- _Work item_: Nothing but an exact repetition of the listing should be returned.

- _Given data_:
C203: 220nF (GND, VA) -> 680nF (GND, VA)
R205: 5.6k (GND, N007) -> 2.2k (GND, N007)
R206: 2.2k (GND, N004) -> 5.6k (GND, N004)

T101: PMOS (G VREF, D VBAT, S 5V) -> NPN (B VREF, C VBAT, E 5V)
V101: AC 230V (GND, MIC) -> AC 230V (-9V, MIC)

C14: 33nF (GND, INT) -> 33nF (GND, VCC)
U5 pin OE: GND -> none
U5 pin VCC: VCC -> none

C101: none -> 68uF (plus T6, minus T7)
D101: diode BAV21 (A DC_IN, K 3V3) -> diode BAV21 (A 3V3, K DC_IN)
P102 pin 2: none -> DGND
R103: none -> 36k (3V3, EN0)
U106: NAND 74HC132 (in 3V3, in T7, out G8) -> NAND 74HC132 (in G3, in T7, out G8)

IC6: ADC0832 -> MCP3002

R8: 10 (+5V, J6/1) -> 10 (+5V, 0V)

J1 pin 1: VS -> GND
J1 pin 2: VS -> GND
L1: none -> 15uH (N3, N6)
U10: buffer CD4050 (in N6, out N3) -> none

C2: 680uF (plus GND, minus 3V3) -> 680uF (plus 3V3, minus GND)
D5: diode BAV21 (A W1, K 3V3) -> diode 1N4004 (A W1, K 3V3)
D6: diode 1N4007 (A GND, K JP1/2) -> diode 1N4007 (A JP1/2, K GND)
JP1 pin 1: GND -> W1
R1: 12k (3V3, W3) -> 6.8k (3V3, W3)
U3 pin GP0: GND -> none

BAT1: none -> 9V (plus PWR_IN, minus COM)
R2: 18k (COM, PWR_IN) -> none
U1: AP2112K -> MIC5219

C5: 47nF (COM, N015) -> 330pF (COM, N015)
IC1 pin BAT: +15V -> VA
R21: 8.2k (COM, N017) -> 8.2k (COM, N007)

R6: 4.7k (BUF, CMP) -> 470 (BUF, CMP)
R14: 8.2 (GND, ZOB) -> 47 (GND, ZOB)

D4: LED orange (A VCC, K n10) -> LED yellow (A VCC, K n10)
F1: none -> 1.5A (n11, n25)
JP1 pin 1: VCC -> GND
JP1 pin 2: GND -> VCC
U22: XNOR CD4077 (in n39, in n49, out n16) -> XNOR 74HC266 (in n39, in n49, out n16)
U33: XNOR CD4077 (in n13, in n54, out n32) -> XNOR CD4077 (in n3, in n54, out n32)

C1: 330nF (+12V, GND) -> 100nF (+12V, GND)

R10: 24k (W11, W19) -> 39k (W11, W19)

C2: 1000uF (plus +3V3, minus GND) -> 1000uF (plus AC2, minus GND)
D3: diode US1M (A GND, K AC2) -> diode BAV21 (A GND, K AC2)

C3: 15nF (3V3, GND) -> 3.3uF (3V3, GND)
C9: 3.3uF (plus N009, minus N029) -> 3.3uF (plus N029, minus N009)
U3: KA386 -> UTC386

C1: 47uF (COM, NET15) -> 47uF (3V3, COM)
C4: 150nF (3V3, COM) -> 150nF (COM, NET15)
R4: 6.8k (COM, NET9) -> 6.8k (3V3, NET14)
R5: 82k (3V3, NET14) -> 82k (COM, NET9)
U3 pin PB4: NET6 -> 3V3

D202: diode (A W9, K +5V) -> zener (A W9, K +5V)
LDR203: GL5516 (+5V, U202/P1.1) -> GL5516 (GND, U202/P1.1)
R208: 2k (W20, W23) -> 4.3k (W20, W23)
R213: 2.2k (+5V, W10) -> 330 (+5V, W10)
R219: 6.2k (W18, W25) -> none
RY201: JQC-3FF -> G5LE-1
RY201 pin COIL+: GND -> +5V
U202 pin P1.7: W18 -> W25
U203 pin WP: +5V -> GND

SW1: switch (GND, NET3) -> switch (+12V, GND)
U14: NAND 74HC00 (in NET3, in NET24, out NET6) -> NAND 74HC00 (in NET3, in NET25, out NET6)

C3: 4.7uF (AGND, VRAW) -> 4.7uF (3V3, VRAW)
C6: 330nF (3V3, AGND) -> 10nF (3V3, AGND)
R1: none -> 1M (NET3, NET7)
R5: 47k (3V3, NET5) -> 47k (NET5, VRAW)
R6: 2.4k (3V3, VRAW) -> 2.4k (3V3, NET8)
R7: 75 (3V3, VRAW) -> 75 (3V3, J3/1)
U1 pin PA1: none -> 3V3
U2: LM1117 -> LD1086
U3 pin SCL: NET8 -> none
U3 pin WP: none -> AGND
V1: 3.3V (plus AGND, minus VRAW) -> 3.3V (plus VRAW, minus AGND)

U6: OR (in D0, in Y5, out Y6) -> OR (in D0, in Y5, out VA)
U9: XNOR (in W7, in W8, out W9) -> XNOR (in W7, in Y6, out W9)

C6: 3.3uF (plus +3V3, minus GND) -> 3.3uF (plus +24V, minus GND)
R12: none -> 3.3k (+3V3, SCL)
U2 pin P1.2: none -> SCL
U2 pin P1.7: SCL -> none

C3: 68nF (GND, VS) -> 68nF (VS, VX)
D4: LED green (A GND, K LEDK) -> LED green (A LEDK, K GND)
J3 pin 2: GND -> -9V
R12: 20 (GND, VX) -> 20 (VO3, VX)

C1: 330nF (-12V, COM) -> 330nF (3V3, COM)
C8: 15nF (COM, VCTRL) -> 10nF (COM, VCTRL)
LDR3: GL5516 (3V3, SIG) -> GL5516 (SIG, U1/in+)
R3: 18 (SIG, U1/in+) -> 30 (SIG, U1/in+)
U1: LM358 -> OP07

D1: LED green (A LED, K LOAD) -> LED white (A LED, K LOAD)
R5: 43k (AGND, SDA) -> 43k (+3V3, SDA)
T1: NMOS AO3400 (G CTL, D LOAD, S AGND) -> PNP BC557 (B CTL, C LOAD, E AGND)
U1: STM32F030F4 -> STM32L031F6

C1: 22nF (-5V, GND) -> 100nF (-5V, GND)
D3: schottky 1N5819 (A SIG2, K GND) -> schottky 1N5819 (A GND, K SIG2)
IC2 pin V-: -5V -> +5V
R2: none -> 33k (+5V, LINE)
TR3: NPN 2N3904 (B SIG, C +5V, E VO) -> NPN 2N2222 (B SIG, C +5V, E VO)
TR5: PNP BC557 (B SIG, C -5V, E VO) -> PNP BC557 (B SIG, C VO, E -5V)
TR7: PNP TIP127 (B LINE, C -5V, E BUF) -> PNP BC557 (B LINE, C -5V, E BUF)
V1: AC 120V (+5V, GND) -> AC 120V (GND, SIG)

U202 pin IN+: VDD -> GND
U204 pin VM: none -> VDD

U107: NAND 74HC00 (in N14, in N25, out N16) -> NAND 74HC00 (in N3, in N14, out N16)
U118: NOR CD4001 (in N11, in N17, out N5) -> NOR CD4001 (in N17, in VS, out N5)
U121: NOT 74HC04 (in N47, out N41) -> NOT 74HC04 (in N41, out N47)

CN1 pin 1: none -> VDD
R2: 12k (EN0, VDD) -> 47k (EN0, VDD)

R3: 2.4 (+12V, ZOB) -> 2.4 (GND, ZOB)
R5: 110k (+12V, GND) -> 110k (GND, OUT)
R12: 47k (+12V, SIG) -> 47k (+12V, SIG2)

- _Solved problem_:
C203: 220nF (GND, VA) -> 680nF (GND, VA)
R205: 5.6k (GND, N007) -> 2.2k (GND, N007)
R206: 2.2k (GND, N004) -> 5.6k (GND, N004)

T101: PMOS (G VREF, D VBAT, S 5V) -> NPN (B VREF, C VBAT, E 5V)
V101: AC 230V (GND, MIC) -> AC 230V (-9V, MIC)

C14: 33nF (GND, INT) -> 33nF (GND, VCC)
U5 pin OE: GND -> none
U5 pin VCC: VCC -> none

C101: none -> 68uF (plus T6, minus T7)
D101: diode BAV21 (A DC_IN, K 3V3) -> diode BAV21 (A 3V3, K DC_IN)
P102 pin 2: none -> DGND
R103: none -> 36k (3V3, EN0)
U106: NAND 74HC132 (in 3V3, in T7, out G8) -> NAND 74HC132 (in G3, in T7, out G8)

IC6: ADC0832 -> MCP3002

R8: 10 (+5V, J6/1) -> 10 (+5V, 0V)

J1 pin 1: VS -> GND
J1 pin 2: VS -> GND
L1: none -> 15uH (N3, N6)
U10: buffer CD4050 (in N6, out N3) -> none

C2: 680uF (plus GND, minus 3V3) -> 680uF (plus 3V3, minus GND)
D5: diode BAV21 (A W1, K 3V3) -> diode 1N4004 (A W1, K 3V3)
D6: diode 1N4007 (A GND, K JP1/2) -> diode 1N4007 (A JP1/2, K GND)
JP1 pin 1: GND -> W1
R1: 12k (3V3, W3) -> 6.8k (3V3, W3)
U3 pin GP0: GND -> none

BAT1: none -> 9V (plus PWR_IN, minus COM)
R2: 18k (COM, PWR_IN) -> none
U1: AP2112K -> MIC5219

C5: 47nF (COM, N015) -> 330pF (COM, N015)
IC1 pin BAT: +15V -> VA
R21: 8.2k (COM, N017) -> 8.2k (COM, N007)

R6: 4.7k (BUF, CMP) -> 470 (BUF, CMP)
R14: 8.2 (GND, ZOB) -> 47 (GND, ZOB)

D4: LED orange (A VCC, K n10) -> LED yellow (A VCC, K n10)
F1: none -> 1.5A (n11, n25)
JP1 pin 1: VCC -> GND
JP1 pin 2: GND -> VCC
U22: XNOR CD4077 (in n39, in n49, out n16) -> XNOR 74HC266 (in n39, in n49, out n16)
U33: XNOR CD4077 (in n13, in n54, out n32) -> XNOR CD4077 (in n3, in n54, out n32)

C1: 330nF (+12V, GND) -> 100nF (+12V, GND)

R10: 24k (W11, W19) -> 39k (W11, W19)

C2: 1000uF (plus +3V3, minus GND) -> 1000uF (plus AC2, minus GND)
D3: diode US1M (A GND, K AC2) -> diode BAV21 (A GND, K AC2)

C3: 15nF (3V3, GND) -> 3.3uF (3V3, GND)
C9: 3.3uF (plus N009, minus N029) -> 3.3uF (plus N029, minus N009)
U3: KA386 -> UTC386

C1: 47uF (COM, NET15) -> 47uF (3V3, COM)
C4: 150nF (3V3, COM) -> 150nF (COM, NET15)
R4: 6.8k (COM, NET9) -> 6.8k (3V3, NET14)
R5: 82k (3V3, NET14) -> 82k (COM, NET9)
U3 pin PB4: NET6 -> 3V3

D202: diode (A W9, K +5V) -> zener (A W9, K +5V)
LDR203: GL5516 (+5V, U202/P1.1) -> GL5516 (GND, U202/P1.1)
R208: 2k (W20, W23) -> 4.3k (W20, W23)
R213: 2.2k (+5V, W10) -> 330 (+5V, W10)
R219: 6.2k (W18, W25) -> none
RY201: JQC-3FF -> G5LE-1
RY201 pin COIL+: GND -> +5V
U202 pin P1.7: W18 -> W25
U203 pin WP: +5V -> GND

SW1: switch (GND, NET3) -> switch (+12V, GND)
U14: NAND 74HC00 (in NET3, in NET24, out NET6) -> NAND 74HC00 (in NET3, in NET25, out NET6)

C3: 4.7uF (AGND, VRAW) -> 4.7uF (3V3, VRAW)
C6: 330nF (3V3, AGND) -> 10nF (3V3, AGND)
R1: none -> 1M (NET3, NET7)
R5: 47k (3V3, NET5) -> 47k (NET5, VRAW)
R6: 2.4k (3V3, VRAW) -> 2.4k (3V3, NET8)
R7: 75 (3V3, VRAW) -> 75 (3V3, J3/1)
U1 pin PA1: none -> 3V3
U2: LM1117 -> LD1086
U3 pin SCL: NET8 -> none
U3 pin WP: none -> AGND
V1: 3.3V (plus AGND, minus VRAW) -> 3.3V (plus VRAW, minus AGND)

U6: OR (in D0, in Y5, out Y6) -> OR (in D0, in Y5, out VA)
U9: XNOR (in W7, in W8, out W9) -> XNOR (in W7, in Y6, out W9)

C6: 3.3uF (plus +3V3, minus GND) -> 3.3uF (plus +24V, minus GND)
R12: none -> 3.3k (+3V3, SCL)
U2 pin P1.2: none -> SCL
U2 pin P1.7: SCL -> none

C3: 68nF (GND, VS) -> 68nF (VS, VX)
D4: LED green (A GND, K LEDK) -> LED green (A LEDK, K GND)
J3 pin 2: GND -> -9V
R12: 20 (GND, VX) -> 20 (VO3, VX)

C1: 330nF (-12V, COM) -> 330nF (3V3, COM)
C8: 15nF (COM, VCTRL) -> 10nF (COM, VCTRL)
LDR3: GL5516 (3V3, SIG) -> GL5516 (SIG, U1/in+)
R3: 18 (SIG, U1/in+) -> 30 (SIG, U1/in+)
U1: LM358 -> OP07

D1: LED green (A LED, K LOAD) -> LED white (A LED, K LOAD)
R5: 43k (AGND, SDA) -> 43k (+3V3, SDA)
T1: NMOS AO3400 (G CTL, D LOAD, S AGND) -> PNP BC557 (B CTL, C LOAD, E AGND)
U1: STM32F030F4 -> STM32L031F6

C1: 22nF (-5V, GND) -> 100nF (-5V, GND)
D3: schottky 1N5819 (A SIG2, K GND) -> schottky 1N5819 (A GND, K SIG2)
IC2 pin V-: -5V -> +5V
R2: none -> 33k (+5V, LINE)
TR3: NPN 2N3904 (B SIG, C +5V, E VO) -> NPN 2N2222 (B SIG, C +5V, E VO)
TR5: PNP BC557 (B SIG, C -5V, E VO) -> PNP BC557 (B SIG, C VO, E -5V)
TR7: PNP TIP127 (B LINE, C -5V, E BUF) -> PNP BC557 (B LINE, C -5V, E BUF)
V1: AC 120V (+5V, GND) -> AC 120V (GND, SIG)

U202 pin IN+: VDD -> GND
U204 pin VM: none -> VDD

U107: NAND 74HC00 (in N14, in N25, out N16) -> NAND 74HC00 (in N3, in N14, out N16)
U118: NOR CD4001 (in N11, in N17, out N5) -> NOR CD4001 (in N17, in VS, out N5)
U121: NOT 74HC04 (in N47, out N41) -> NOT 74HC04 (in N41, out N47)

CN1 pin 1: none -> VDD
R2: 12k (EN0, VDD) -> 47k (EN0, VDD)

R3: 2.4 (+12V, ZOB) -> 2.4 (GND, ZOB)
R5: 110k (+12V, GND) -> 110k (GND, OUT)
R12: 47k (+12V, SIG) -> 47k (+12V, SIG2)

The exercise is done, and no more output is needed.